Where a line contains "P2 pin 1: GND -> +12V", begin there and restate word for word every line to the end of the entries below, pictures excluded.

→ **Task material**
....
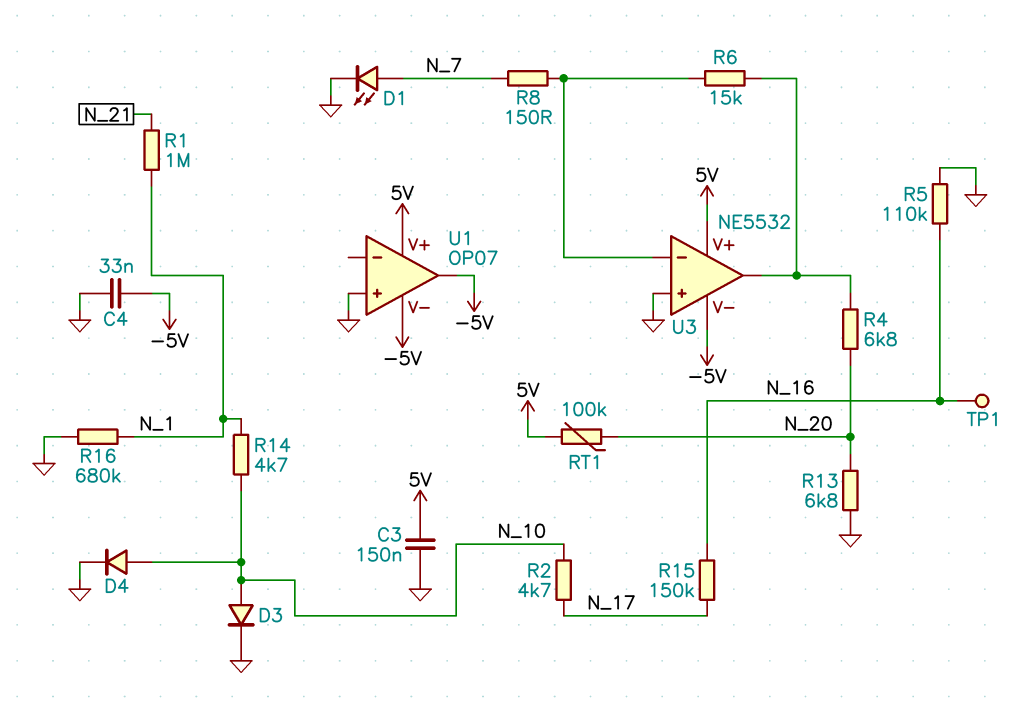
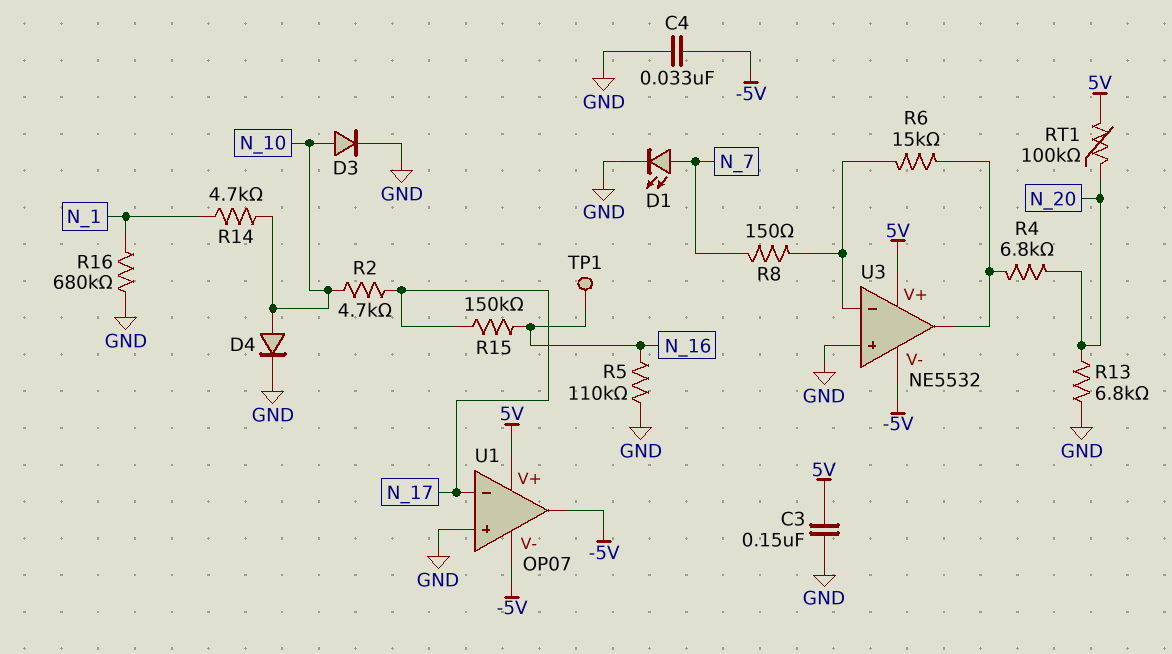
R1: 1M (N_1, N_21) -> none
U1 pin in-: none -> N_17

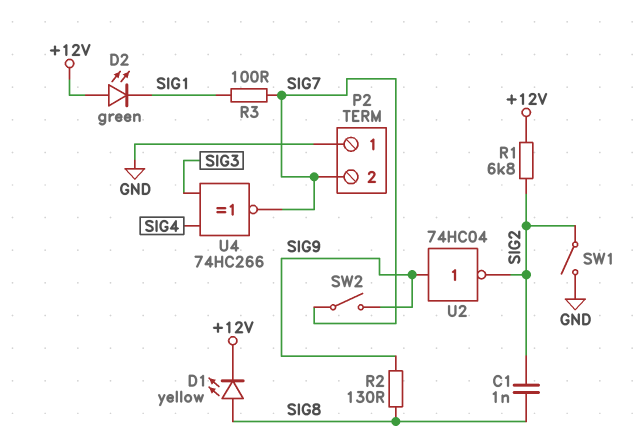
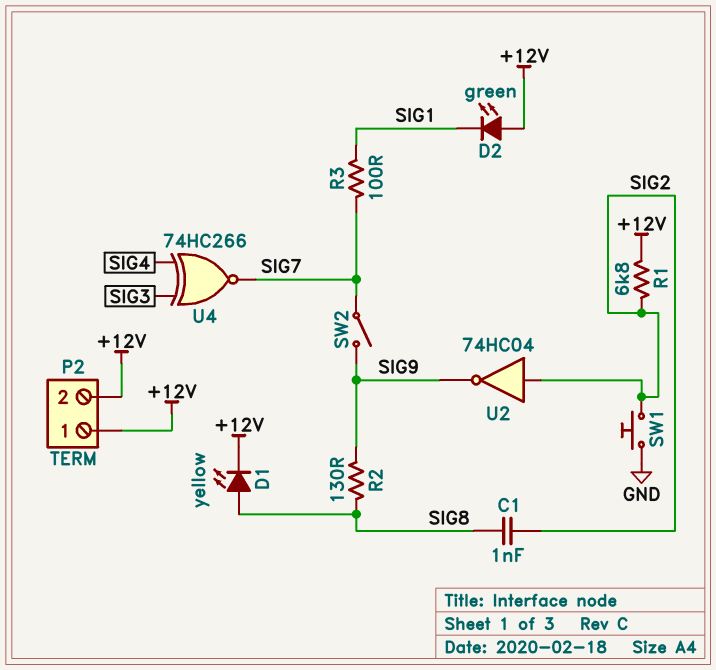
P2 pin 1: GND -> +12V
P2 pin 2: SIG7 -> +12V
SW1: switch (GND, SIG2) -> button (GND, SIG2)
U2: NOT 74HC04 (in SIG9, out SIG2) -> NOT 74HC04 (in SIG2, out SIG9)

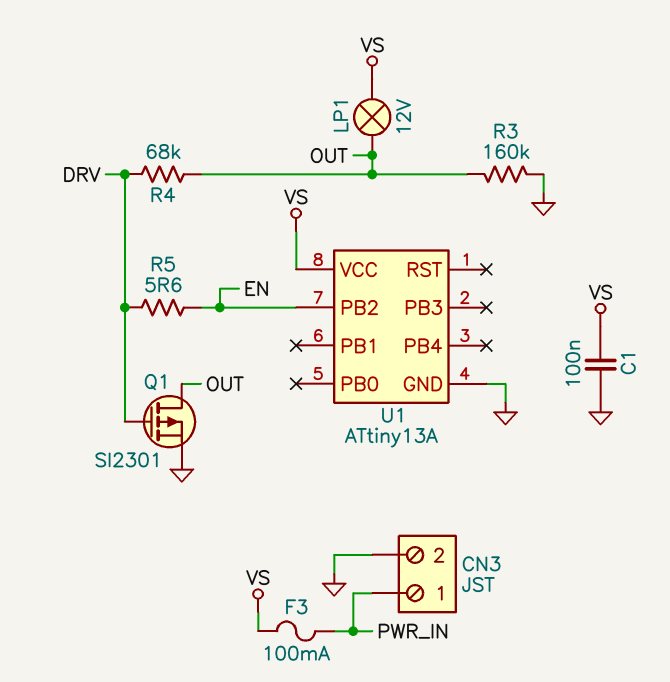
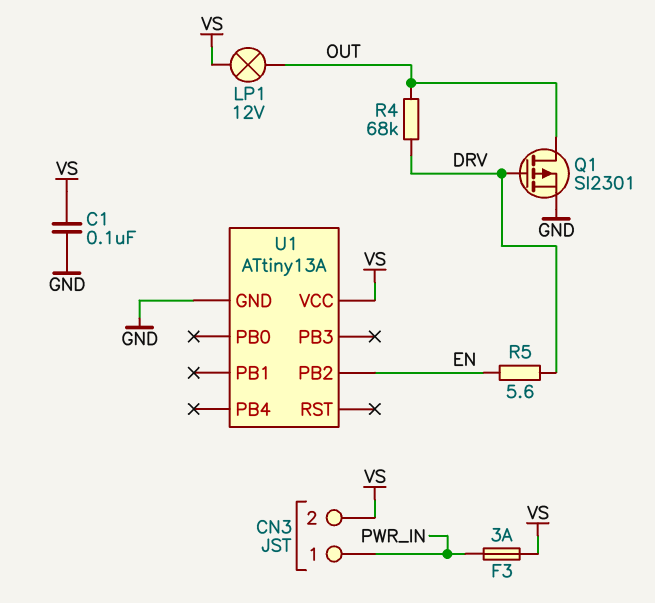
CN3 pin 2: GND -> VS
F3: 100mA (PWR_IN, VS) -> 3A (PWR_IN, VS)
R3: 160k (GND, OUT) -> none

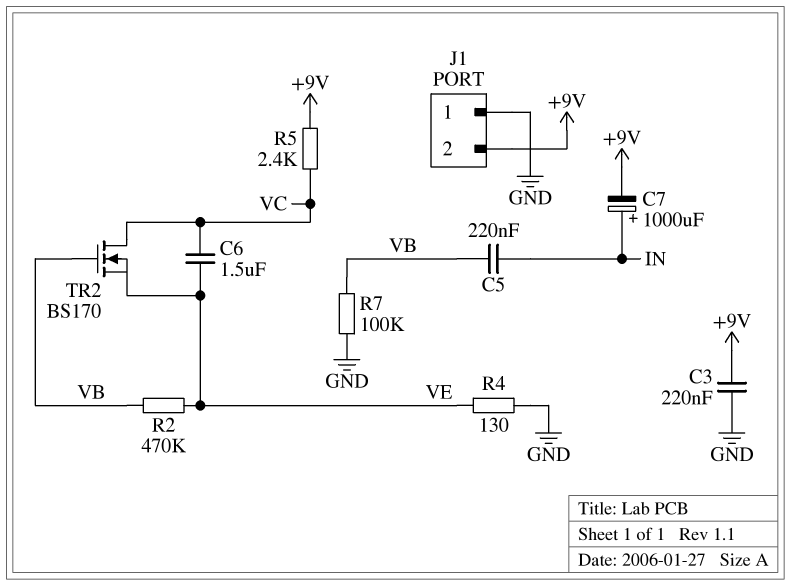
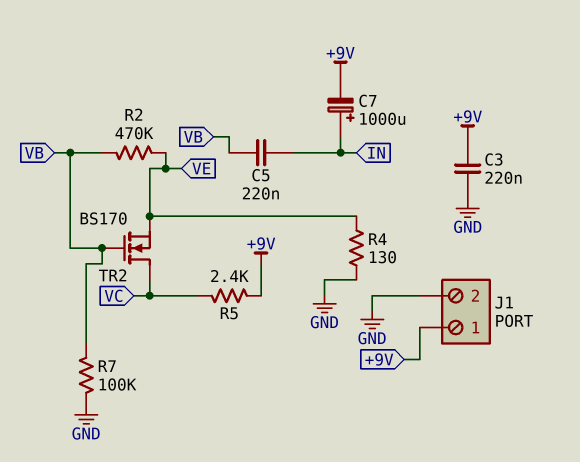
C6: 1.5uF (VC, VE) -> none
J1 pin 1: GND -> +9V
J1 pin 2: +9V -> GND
....
→ **Result below**
P2 pin 1: GND -> +12V
P2 pin 2: SIG7 -> +12V
SW1: switch (GND, SIG2) -> button (GND, SIG2)
U2: NOT 74HC04 (in SIG9, out SIG2) -> NOT 74HC04 (in SIG2, out SIG9)

CN3 pin 2: GND -> VS
F3: 100mA (PWR_IN, VS) -> 3A (PWR_IN, VS)
R3: 160k (GND, OUT) -> none

C6: 1.5uF (VC, VE) -> none
J1 pin 1: GND -> +9V
J1 pin 2: +9V -> GND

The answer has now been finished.